Taking the line with "billfold (red) (497,199) -> none" as the first and the last line of the listing as the final one, please copy exactly those lines and no others, without pictures.

THE DATA:
┄┄┄┄┄┄

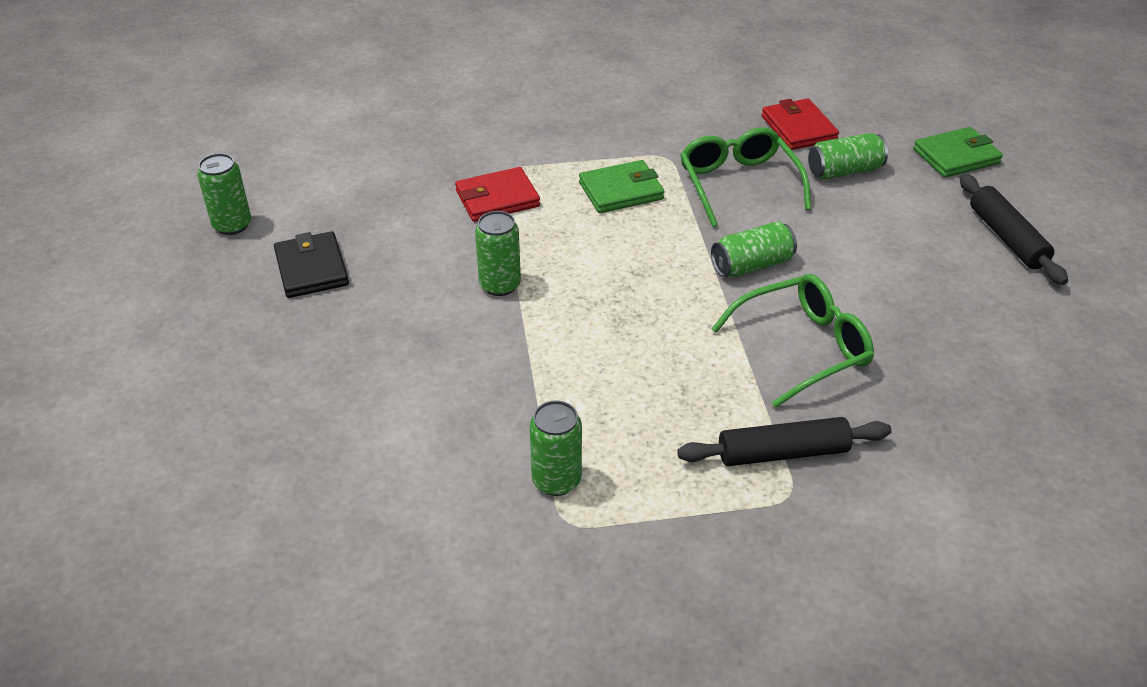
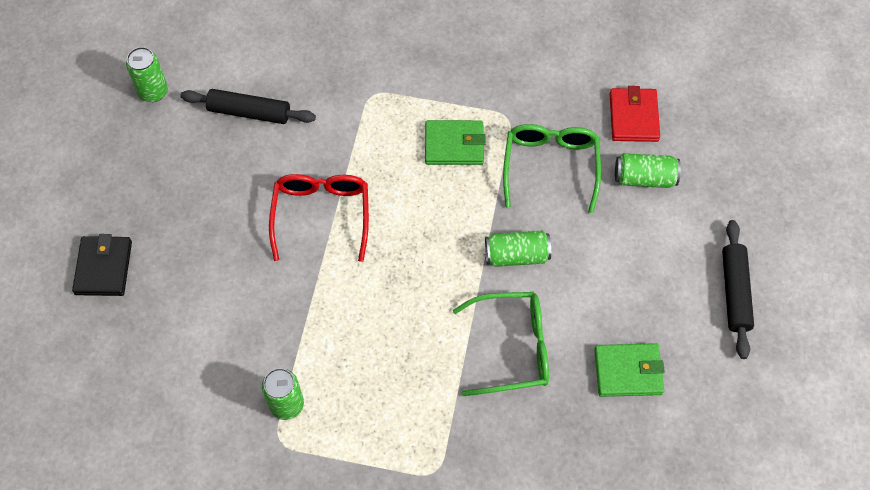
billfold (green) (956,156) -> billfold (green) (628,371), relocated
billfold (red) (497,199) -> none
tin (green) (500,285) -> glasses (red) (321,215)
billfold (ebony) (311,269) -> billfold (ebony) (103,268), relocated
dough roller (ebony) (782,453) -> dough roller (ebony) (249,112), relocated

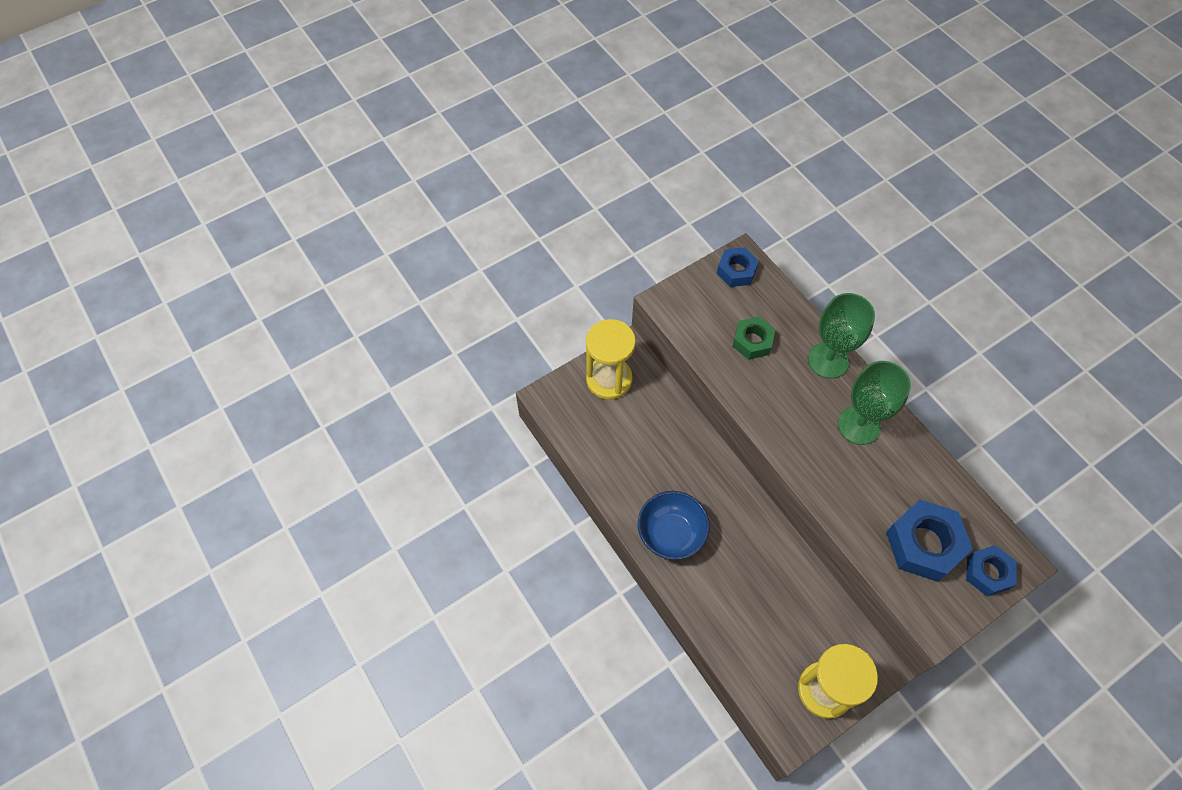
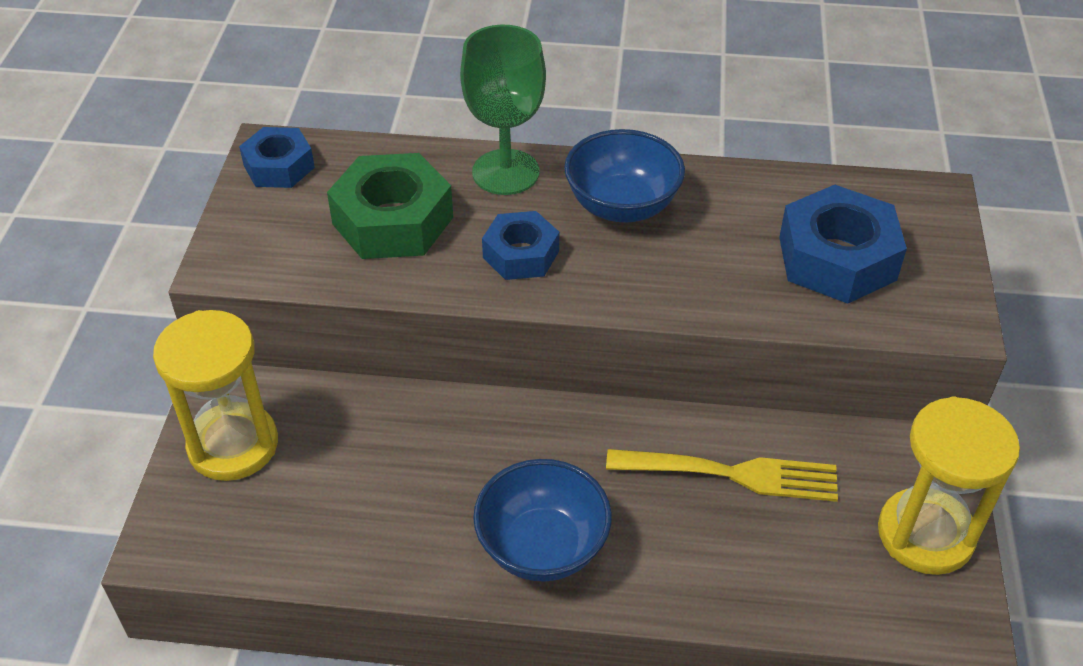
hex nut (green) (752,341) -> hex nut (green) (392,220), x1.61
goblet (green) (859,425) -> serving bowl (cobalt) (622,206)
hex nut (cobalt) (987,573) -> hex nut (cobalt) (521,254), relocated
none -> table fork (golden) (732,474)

┄┄┄┄┄┄

SOLUTION FOR THIS EXERCISE:
billfold (red) (497,199) -> none
tin (green) (500,285) -> glasses (red) (321,215)
billfold (ebony) (311,269) -> billfold (ebony) (103,268), relocated
dough roller (ebony) (782,453) -> dough roller (ebony) (249,112), relocated

hex nut (green) (752,341) -> hex nut (green) (392,220), x1.61
goblet (green) (859,425) -> serving bowl (cobalt) (622,206)
hex nut (cobalt) (987,573) -> hex nut (cobalt) (521,254), relocated
none -> table fork (golden) (732,474)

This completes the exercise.